When you reach the line that contains "camera: 75 degrees right, 15 degrees up" in the data below, start reproducing lines exactly, and stop after the line that contains "none -> brown light bulb [594,405,642,478]".

Object tracking records

┄┄┄┄┄┄┄┄┄┄┄┄┄┄┄┄┄┄┄┄

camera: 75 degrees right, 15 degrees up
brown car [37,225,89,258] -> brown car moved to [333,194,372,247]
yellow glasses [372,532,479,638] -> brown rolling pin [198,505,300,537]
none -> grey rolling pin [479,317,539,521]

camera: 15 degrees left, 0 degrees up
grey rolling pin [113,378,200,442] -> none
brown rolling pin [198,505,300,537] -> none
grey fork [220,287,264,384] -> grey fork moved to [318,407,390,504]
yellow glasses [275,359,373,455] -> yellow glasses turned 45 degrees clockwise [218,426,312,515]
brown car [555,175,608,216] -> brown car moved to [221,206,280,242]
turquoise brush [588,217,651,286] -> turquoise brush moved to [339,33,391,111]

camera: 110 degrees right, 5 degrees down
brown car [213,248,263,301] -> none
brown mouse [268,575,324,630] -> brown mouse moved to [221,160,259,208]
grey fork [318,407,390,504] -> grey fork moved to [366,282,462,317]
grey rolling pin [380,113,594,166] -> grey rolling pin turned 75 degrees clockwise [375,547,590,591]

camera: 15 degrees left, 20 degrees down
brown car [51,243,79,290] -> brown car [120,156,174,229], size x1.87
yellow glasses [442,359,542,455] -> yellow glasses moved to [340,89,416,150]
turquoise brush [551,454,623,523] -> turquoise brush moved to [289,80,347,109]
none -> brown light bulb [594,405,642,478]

┄┄┄┄┄┄┄┄┄┄┄┄┄┄┄┄┄┄┄┄

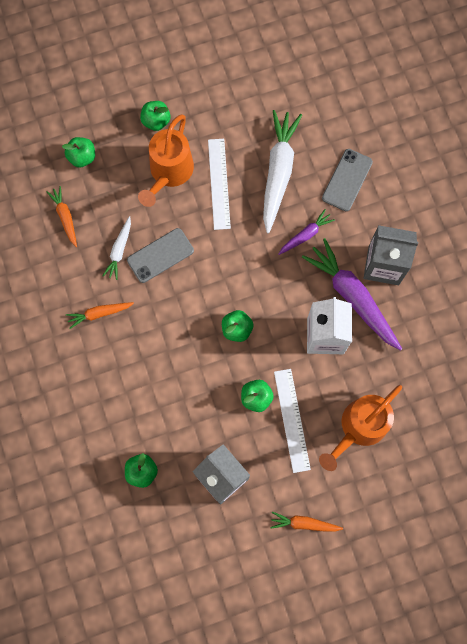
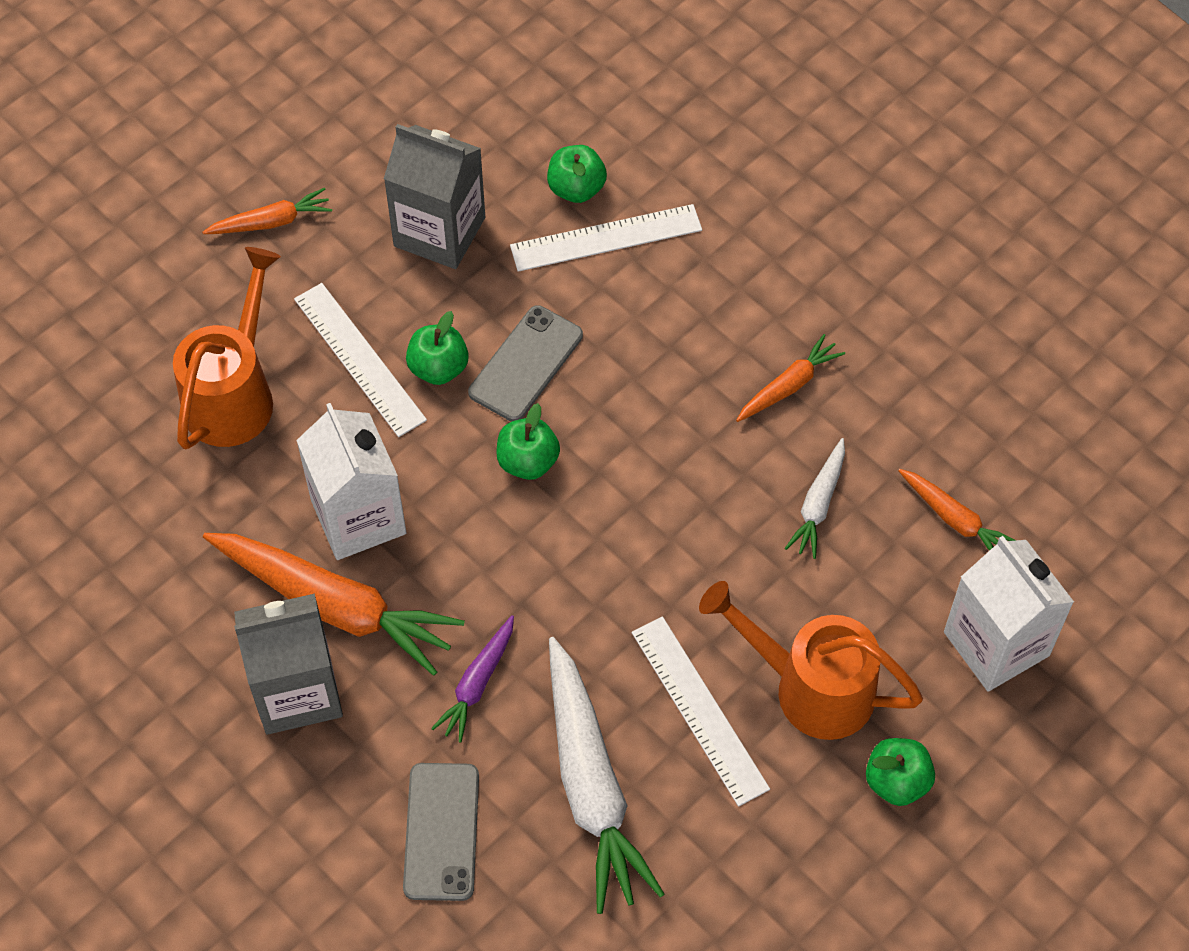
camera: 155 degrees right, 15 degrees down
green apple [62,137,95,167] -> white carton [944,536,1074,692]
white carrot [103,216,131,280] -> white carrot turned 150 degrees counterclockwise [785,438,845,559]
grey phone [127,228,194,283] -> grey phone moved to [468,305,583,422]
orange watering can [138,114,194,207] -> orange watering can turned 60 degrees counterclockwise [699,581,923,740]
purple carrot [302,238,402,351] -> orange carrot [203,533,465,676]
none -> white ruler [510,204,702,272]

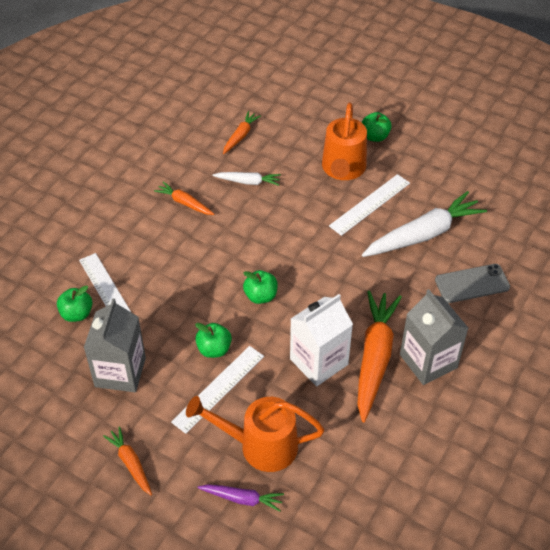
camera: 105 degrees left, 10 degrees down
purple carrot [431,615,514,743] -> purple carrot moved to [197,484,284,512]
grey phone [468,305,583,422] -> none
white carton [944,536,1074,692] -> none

┄┄┄┄┄┄┄┄┄┄┄┄┄┄┄┄┄┄┄┄

(Answer section):
camera: 75 degrees right, 15 degrees up
brown car [37,225,89,258] -> brown car moved to [333,194,372,247]
yellow glasses [372,532,479,638] -> brown rolling pin [198,505,300,537]
none -> grey rolling pin [479,317,539,521]

camera: 15 degrees left, 0 degrees up
grey rolling pin [113,378,200,442] -> none
brown rolling pin [198,505,300,537] -> none
grey fork [220,287,264,384] -> grey fork moved to [318,407,390,504]
yellow glasses [275,359,373,455] -> yellow glasses turned 45 degrees clockwise [218,426,312,515]
brown car [555,175,608,216] -> brown car moved to [221,206,280,242]
turquoise brush [588,217,651,286] -> turquoise brush moved to [339,33,391,111]

camera: 110 degrees right, 5 degrees down
brown car [213,248,263,301] -> none
brown mouse [268,575,324,630] -> brown mouse moved to [221,160,259,208]
grey fork [318,407,390,504] -> grey fork moved to [366,282,462,317]
grey rolling pin [380,113,594,166] -> grey rolling pin turned 75 degrees clockwise [375,547,590,591]

camera: 15 degrees left, 20 degrees down
brown car [51,243,79,290] -> brown car [120,156,174,229], size x1.87
yellow glasses [442,359,542,455] -> yellow glasses moved to [340,89,416,150]
turquoise brush [551,454,623,523] -> turquoise brush moved to [289,80,347,109]
none -> brown light bulb [594,405,642,478]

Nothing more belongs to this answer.